[Itemized modification records]
[Start of section]

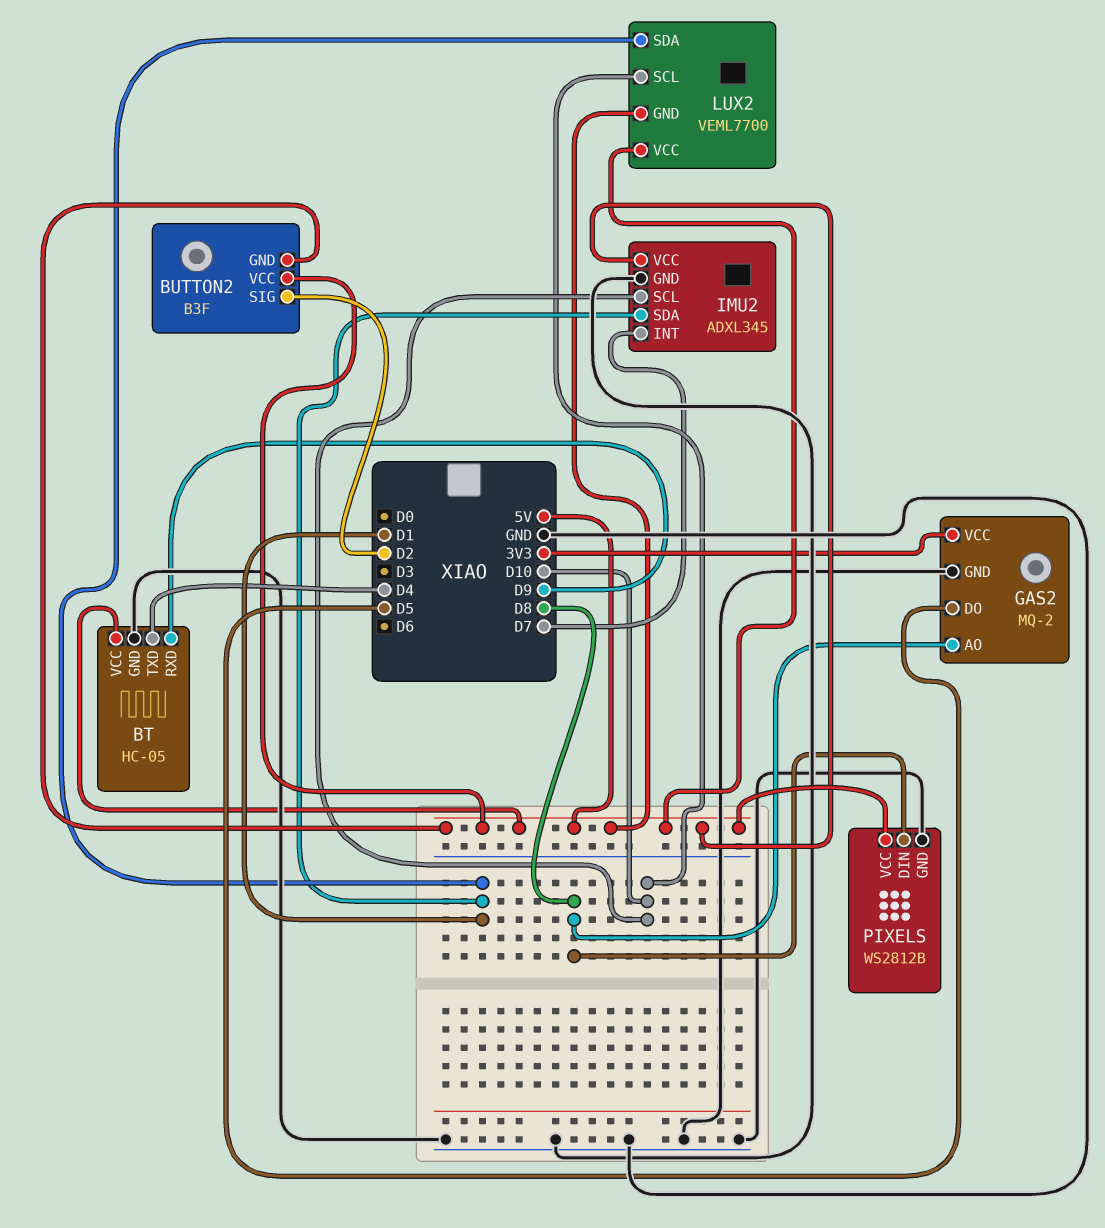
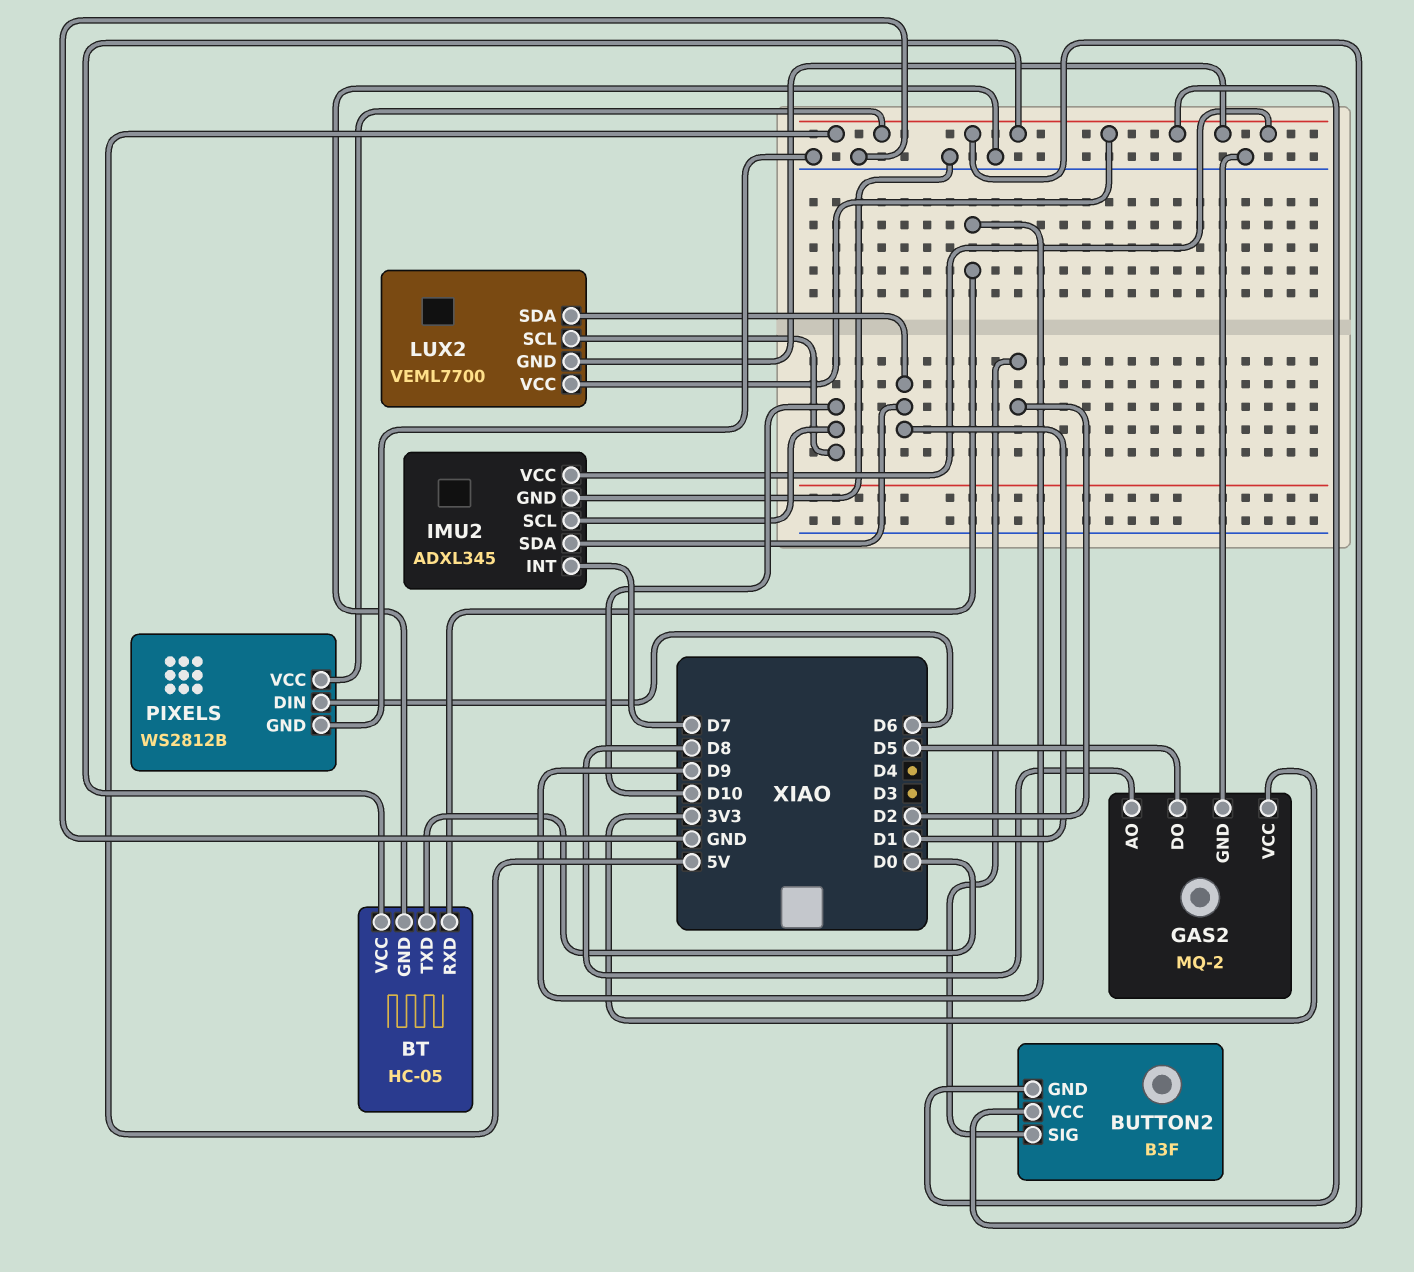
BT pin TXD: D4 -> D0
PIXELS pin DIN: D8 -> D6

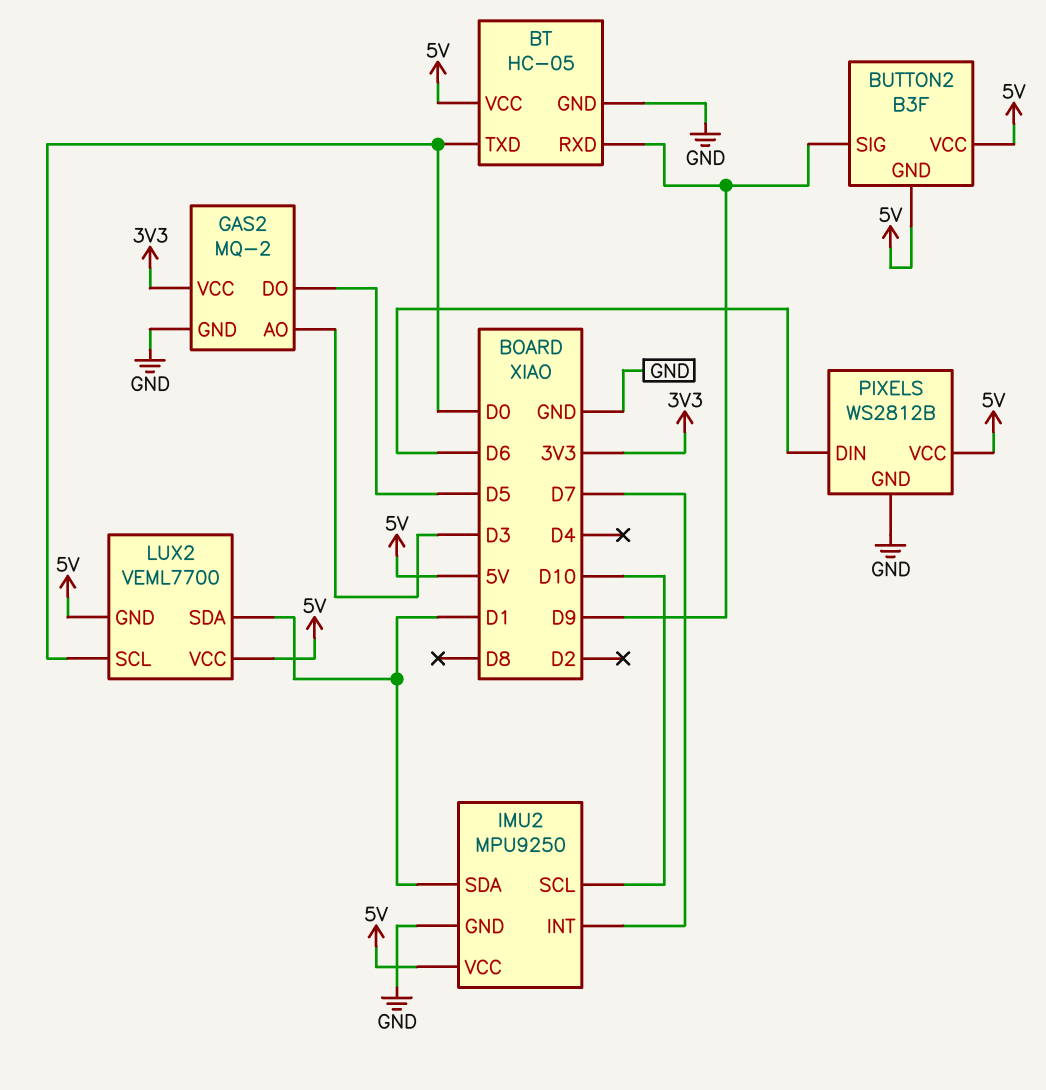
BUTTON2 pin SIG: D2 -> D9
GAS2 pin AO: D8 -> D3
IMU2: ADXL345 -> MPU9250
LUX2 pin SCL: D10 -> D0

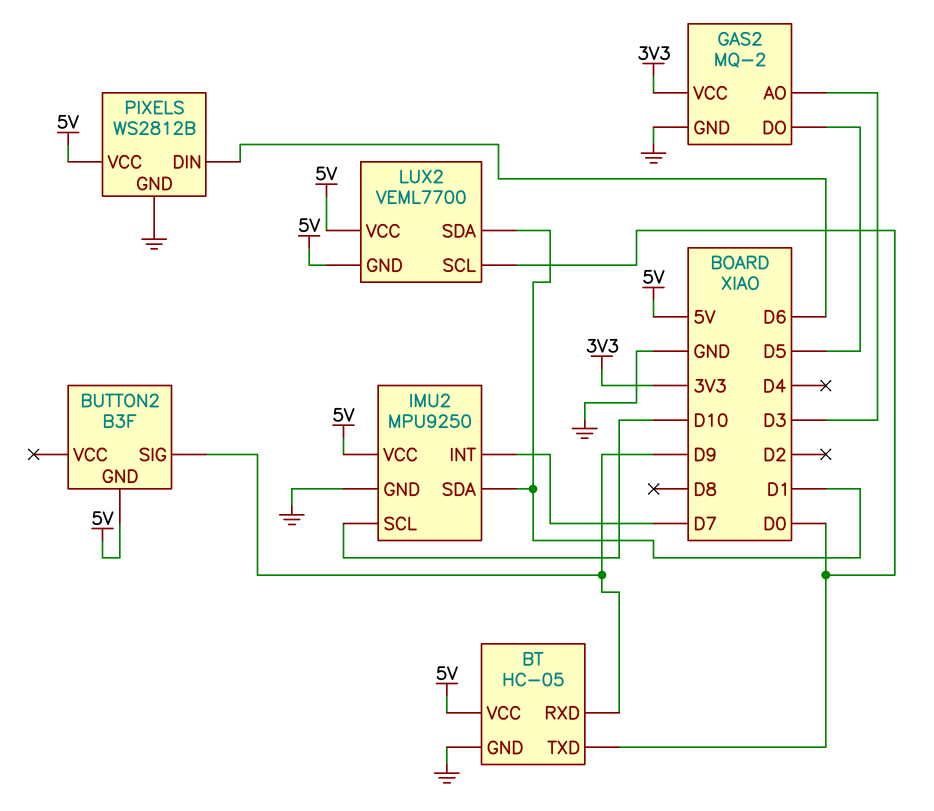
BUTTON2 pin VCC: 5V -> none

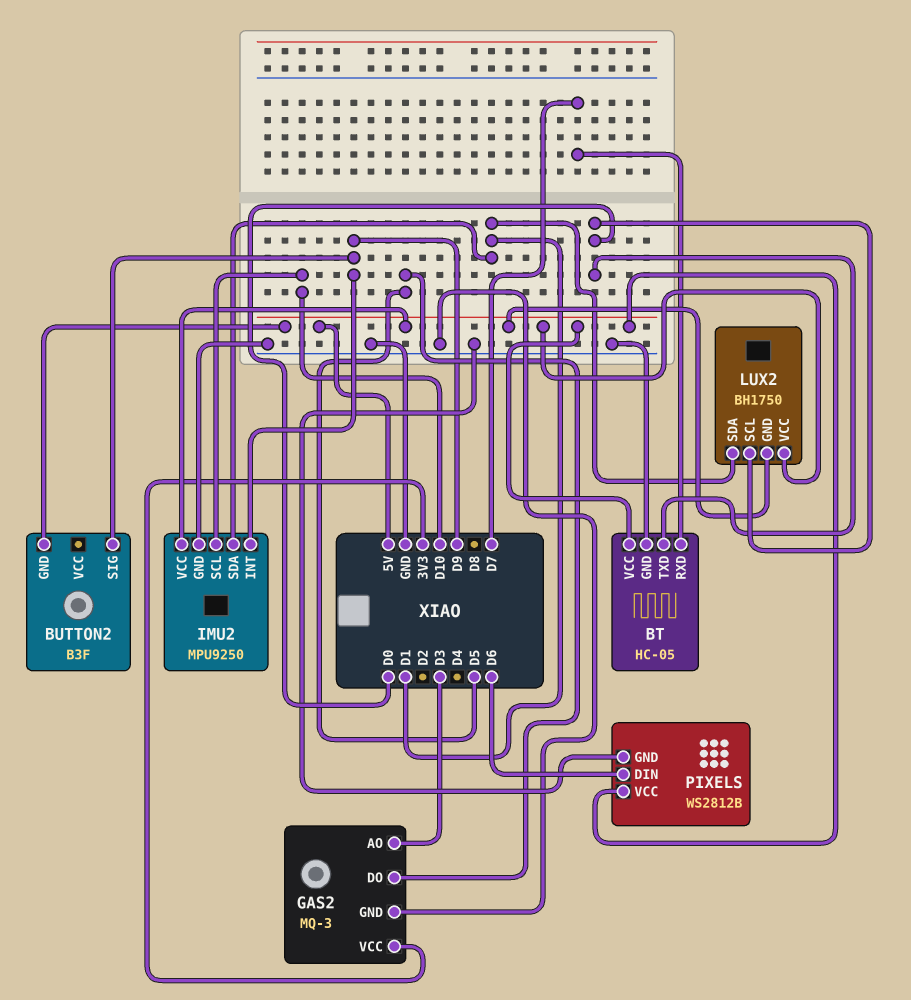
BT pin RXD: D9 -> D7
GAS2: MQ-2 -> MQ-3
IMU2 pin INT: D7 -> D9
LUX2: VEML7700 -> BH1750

[End of section]

__What the task asks__:
Your task is to set down every entry exactly, leaving out any picture it contains.

__Task solution__:
BT pin TXD: D4 -> D0
PIXELS pin DIN: D8 -> D6

BUTTON2 pin SIG: D2 -> D9
GAS2 pin AO: D8 -> D3
IMU2: ADXL345 -> MPU9250
LUX2 pin SCL: D10 -> D0

BUTTON2 pin VCC: 5V -> none

BT pin RXD: D9 -> D7
GAS2: MQ-2 -> MQ-3
IMU2 pin INT: D7 -> D9
LUX2: VEML7700 -> BH1750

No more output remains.